[Version difference data]
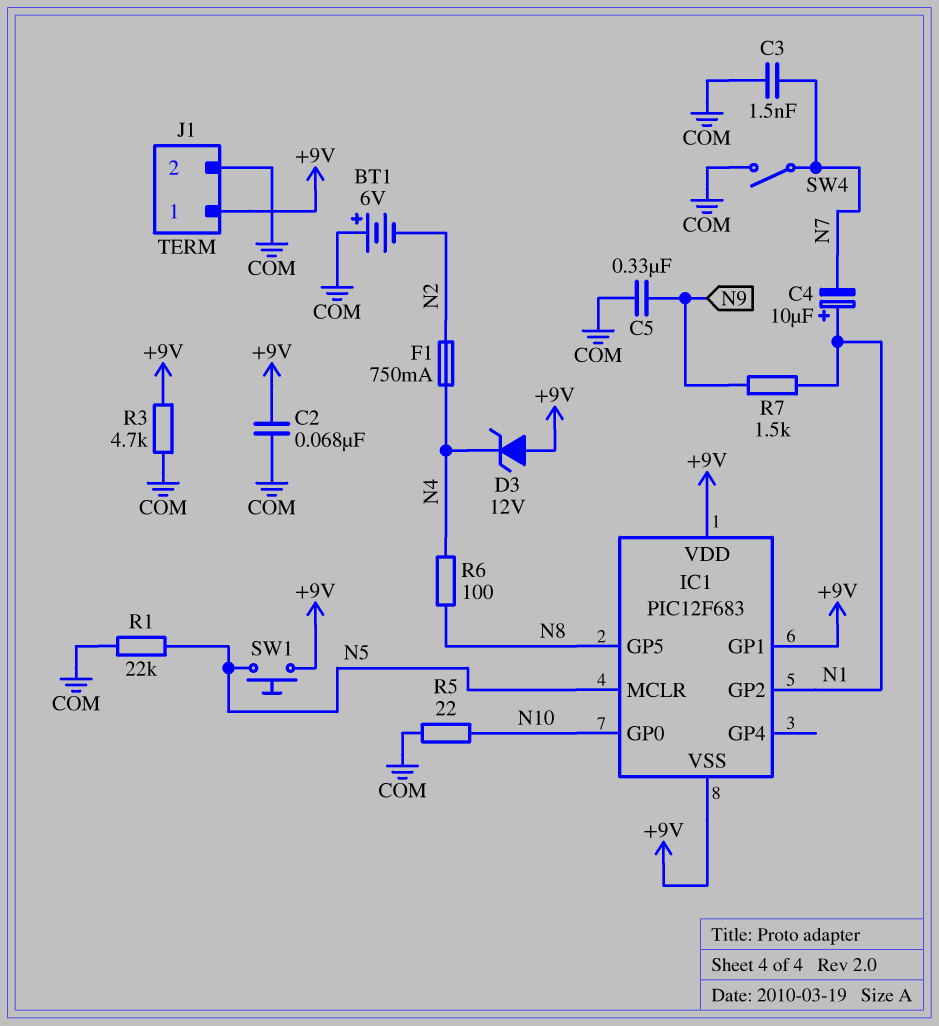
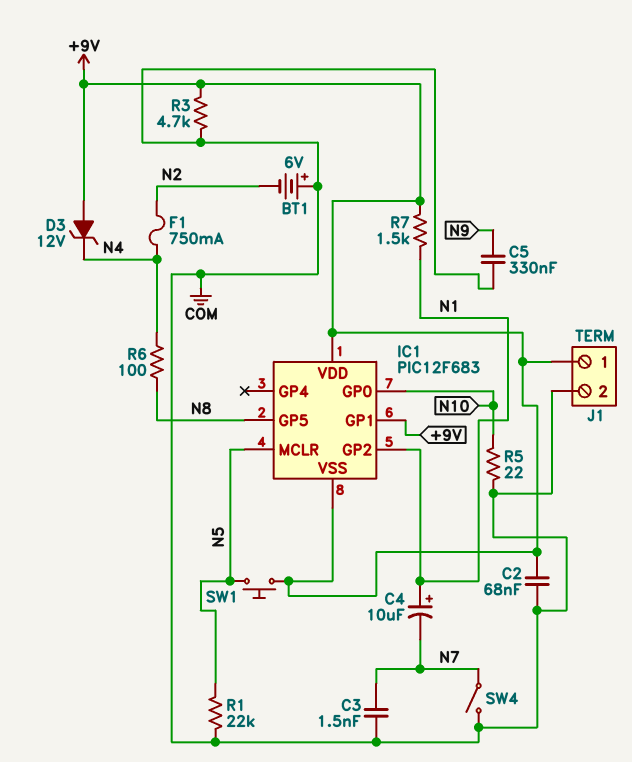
R7: 1.5k (N1, N9) -> 1.5k (+9V, N1)

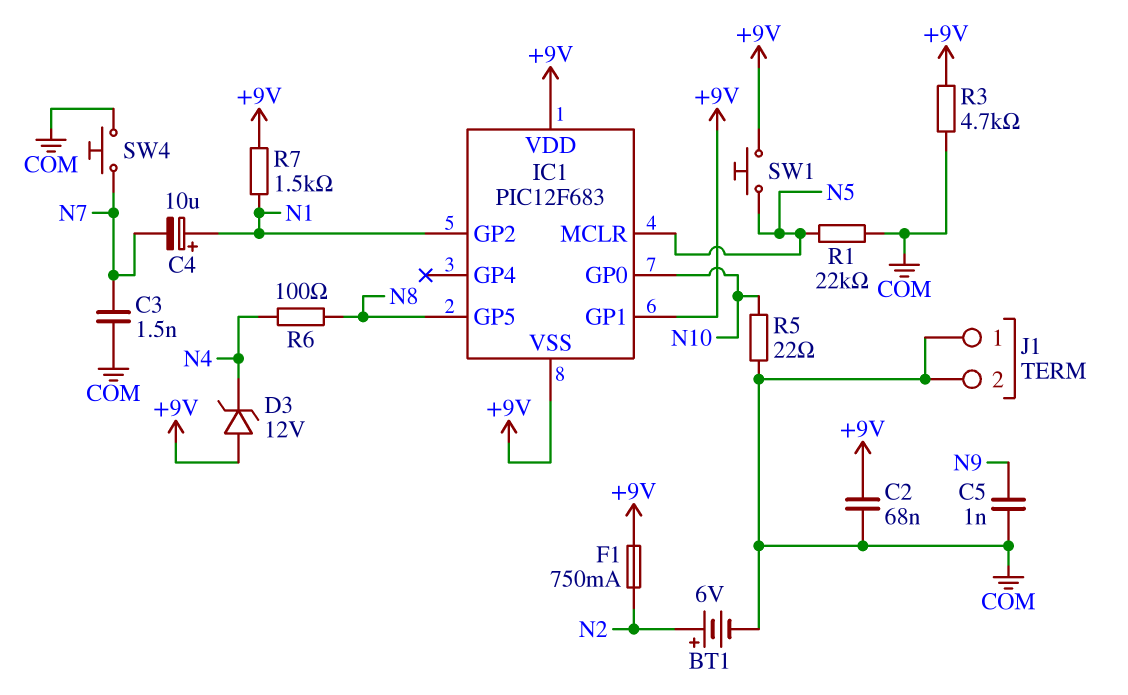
BT1: 6V (plus COM, minus N2) -> 6V (plus N2, minus COM)
C5: 330nF (COM, N9) -> 1nF (COM, N9)
F1: 750mA (N2, N4) -> 750mA (+9V, N2)
J1 pin 1: +9V -> COM
SW4: switch (COM, N7) -> button (COM, N7)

◆ Problem details ◆
Exclude the pictures, then retype every record exactly.

◆ Answer for the task ◆
R7: 1.5k (N1, N9) -> 1.5k (+9V, N1)

BT1: 6V (plus COM, minus N2) -> 6V (plus N2, minus COM)
C5: 330nF (COM, N9) -> 1nF (COM, N9)
F1: 750mA (N2, N4) -> 750mA (+9V, N2)
J1 pin 1: +9V -> COM
SW4: switch (COM, N7) -> button (COM, N7)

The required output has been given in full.